*** Opening of Dataset extract ***

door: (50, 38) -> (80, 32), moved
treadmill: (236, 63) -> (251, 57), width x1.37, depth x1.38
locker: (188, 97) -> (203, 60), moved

*** Close of Dataset extract ***
*** Opening of Dataset extract ***

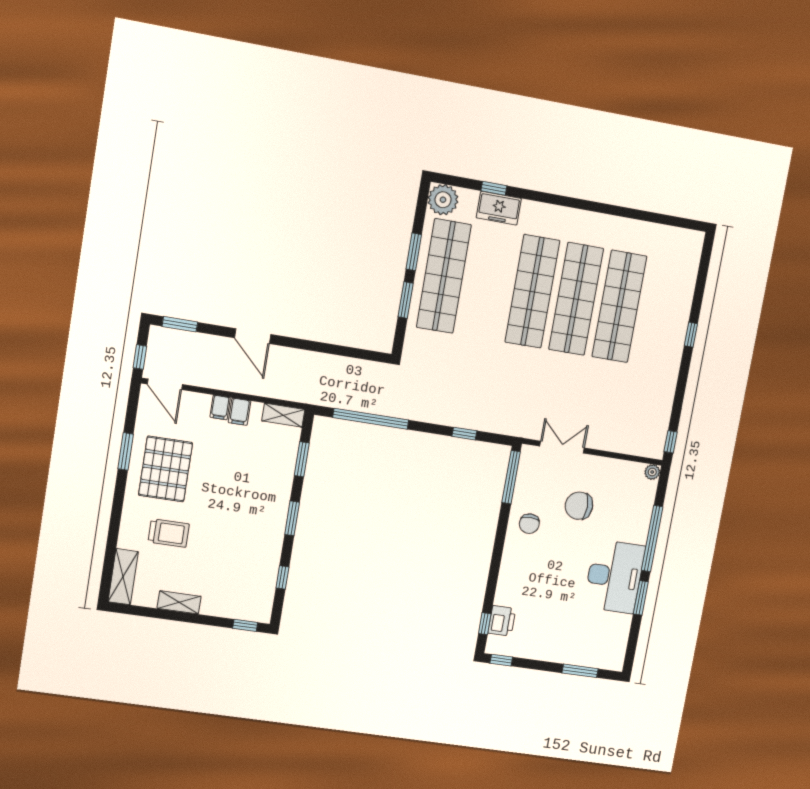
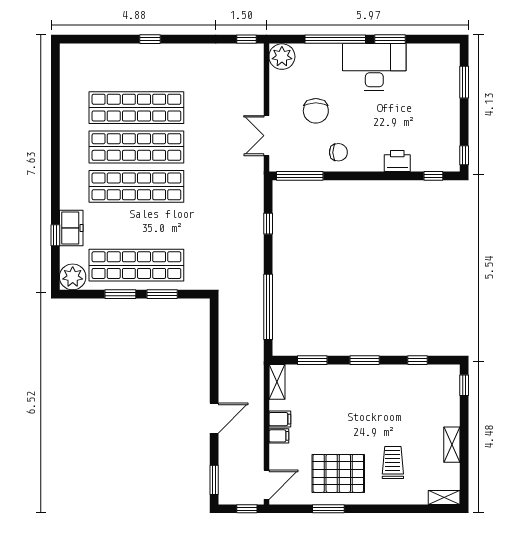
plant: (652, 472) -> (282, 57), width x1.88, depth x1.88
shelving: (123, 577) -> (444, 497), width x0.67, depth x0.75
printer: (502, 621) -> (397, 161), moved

*** Close of Dataset extract ***
*** Opening of Dataset extract ***

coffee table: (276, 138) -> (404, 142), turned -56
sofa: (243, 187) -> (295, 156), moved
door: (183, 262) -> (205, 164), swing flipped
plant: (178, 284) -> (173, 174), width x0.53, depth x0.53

*** Close of Dataset extract ***

== Activity ==
The response must hold only the lines above from the line with "door: (50, 38) -> (80, 32), moved" through the line with "locker: (188, 97) -> (203, 60), moved", each copied exactly, both ends kept.

== Response to this task ==
door: (50, 38) -> (80, 32), moved
treadmill: (236, 63) -> (251, 57), width x1.37, depth x1.38
locker: (188, 97) -> (203, 60), moved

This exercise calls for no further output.